*** Extracted information Section Begins ***

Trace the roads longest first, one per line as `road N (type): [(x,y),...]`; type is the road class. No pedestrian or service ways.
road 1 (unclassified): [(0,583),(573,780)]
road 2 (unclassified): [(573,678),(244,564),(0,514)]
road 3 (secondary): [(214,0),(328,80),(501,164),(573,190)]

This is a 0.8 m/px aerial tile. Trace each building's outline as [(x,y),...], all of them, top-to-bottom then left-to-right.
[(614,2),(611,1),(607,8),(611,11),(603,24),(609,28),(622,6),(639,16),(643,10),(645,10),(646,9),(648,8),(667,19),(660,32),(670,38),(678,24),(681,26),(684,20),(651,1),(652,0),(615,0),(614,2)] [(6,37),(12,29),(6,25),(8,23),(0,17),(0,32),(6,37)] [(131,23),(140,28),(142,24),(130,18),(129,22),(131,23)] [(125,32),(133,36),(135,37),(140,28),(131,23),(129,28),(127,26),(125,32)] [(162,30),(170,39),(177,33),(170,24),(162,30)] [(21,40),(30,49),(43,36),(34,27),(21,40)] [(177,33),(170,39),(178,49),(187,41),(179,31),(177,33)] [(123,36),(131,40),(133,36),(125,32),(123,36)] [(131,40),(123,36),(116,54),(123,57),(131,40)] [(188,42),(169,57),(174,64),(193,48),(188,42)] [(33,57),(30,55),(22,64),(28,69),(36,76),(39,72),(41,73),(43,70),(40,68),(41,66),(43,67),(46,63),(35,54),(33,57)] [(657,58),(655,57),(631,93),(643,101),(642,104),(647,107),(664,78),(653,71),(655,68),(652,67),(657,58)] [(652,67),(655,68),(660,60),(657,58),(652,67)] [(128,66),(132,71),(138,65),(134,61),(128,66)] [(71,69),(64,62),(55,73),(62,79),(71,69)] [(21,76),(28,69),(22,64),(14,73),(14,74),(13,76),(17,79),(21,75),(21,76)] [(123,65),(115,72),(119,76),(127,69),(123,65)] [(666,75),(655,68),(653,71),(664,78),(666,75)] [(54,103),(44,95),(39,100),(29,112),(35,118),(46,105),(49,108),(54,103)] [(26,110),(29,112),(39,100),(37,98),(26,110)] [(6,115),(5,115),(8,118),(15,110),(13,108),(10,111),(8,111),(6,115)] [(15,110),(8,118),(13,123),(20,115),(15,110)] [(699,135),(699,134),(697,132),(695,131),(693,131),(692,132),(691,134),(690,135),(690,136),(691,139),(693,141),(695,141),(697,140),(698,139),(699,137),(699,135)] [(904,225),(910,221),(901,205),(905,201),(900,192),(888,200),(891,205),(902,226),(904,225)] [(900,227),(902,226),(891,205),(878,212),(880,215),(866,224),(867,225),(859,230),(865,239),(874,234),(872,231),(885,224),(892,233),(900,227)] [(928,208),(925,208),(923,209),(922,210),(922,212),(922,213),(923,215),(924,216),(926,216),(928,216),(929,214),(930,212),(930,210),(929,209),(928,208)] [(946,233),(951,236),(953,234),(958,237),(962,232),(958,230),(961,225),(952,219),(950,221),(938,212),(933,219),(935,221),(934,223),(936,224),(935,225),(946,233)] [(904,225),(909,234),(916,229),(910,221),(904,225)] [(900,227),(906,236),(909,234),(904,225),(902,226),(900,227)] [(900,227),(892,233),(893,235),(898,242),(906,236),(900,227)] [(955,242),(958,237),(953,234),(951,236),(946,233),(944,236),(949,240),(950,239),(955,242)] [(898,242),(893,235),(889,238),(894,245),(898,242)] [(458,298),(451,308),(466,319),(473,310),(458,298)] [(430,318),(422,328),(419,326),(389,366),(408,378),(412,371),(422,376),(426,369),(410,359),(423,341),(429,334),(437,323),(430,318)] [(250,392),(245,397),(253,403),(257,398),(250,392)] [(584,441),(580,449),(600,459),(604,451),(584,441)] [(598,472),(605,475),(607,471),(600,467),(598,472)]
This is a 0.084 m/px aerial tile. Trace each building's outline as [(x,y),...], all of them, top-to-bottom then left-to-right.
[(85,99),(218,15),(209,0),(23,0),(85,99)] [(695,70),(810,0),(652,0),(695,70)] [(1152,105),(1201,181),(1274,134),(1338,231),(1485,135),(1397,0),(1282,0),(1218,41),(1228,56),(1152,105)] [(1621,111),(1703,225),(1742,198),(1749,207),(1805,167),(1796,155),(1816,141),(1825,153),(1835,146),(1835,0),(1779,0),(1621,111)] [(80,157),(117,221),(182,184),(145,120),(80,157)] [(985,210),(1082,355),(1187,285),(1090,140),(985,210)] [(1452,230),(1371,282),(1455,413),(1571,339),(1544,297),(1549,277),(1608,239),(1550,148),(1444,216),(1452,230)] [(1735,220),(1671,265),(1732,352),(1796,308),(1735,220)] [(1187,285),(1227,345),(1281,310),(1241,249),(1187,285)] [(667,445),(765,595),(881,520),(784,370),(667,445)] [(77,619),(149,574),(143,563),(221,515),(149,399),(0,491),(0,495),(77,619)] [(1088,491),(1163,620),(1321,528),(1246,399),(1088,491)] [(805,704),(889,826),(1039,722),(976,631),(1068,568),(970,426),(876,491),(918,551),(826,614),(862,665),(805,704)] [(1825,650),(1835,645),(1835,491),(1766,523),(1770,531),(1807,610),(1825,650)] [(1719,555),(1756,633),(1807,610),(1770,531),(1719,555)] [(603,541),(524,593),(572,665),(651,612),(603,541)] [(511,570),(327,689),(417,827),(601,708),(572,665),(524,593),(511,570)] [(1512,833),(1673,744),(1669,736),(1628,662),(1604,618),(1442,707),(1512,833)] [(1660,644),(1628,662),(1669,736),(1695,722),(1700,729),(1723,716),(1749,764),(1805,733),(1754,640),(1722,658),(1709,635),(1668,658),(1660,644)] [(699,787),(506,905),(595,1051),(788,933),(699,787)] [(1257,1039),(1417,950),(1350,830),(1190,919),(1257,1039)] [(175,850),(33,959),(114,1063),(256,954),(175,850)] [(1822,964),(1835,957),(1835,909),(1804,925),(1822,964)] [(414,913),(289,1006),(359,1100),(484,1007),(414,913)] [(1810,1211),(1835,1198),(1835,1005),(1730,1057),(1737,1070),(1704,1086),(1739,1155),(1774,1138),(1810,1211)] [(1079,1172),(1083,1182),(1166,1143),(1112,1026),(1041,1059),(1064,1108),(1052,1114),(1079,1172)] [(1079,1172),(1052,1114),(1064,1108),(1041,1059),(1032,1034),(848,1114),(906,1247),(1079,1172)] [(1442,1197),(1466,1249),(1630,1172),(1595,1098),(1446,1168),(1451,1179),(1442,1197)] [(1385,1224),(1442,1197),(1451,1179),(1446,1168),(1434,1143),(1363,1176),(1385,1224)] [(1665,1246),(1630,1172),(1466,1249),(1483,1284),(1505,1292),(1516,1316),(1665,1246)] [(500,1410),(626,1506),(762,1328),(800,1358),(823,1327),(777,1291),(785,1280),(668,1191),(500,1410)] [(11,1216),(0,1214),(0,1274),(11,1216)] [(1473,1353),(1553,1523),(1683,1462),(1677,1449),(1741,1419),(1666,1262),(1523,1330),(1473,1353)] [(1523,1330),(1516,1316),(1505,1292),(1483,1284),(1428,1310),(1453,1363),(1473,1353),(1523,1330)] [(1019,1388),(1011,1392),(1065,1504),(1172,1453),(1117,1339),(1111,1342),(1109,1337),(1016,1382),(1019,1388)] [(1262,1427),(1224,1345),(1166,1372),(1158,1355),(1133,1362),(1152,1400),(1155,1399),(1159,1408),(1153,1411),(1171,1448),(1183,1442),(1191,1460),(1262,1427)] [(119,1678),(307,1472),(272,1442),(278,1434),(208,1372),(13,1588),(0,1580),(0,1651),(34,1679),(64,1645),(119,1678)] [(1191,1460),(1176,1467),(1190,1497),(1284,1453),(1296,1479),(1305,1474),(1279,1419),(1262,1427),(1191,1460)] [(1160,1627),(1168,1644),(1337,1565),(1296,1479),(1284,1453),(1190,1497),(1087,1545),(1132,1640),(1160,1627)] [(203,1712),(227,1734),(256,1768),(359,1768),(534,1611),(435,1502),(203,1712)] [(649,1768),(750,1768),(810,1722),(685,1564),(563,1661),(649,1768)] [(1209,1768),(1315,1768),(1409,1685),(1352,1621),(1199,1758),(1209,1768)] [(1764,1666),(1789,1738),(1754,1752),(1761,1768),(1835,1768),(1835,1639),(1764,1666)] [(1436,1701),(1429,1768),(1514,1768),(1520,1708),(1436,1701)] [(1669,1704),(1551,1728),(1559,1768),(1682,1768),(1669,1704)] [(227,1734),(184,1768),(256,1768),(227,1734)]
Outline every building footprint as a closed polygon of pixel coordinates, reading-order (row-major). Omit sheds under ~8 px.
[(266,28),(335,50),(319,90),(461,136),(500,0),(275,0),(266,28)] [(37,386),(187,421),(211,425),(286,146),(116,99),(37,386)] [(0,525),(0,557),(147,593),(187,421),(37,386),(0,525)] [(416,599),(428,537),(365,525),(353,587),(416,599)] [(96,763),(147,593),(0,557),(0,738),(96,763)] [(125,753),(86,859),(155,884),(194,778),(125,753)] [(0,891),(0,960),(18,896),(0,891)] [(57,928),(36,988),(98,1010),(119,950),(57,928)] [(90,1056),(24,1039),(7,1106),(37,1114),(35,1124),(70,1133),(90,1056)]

*** Extracted information Section Ends ***

Exercise goal: All lines from the one containing "Outline every building" through the last line of the data must be set down exactly. No other lines belong in the answer.

Answer for this exercise:
Outline every building footprint as a closed polygon of pixel coordinates, reading-order (row-major). Omit sheds under ~8 px.
[(266,28),(335,50),(319,90),(461,136),(500,0),(275,0),(266,28)] [(37,386),(187,421),(211,425),(286,146),(116,99),(37,386)] [(0,525),(0,557),(147,593),(187,421),(37,386),(0,525)] [(416,599),(428,537),(365,525),(353,587),(416,599)] [(96,763),(147,593),(0,557),(0,738),(96,763)] [(125,753),(86,859),(155,884),(194,778),(125,753)] [(0,891),(0,960),(18,896),(0,891)] [(57,928),(36,988),(98,1010),(119,950),(57,928)] [(90,1056),(24,1039),(7,1106),(37,1114),(35,1124),(70,1133),(90,1056)]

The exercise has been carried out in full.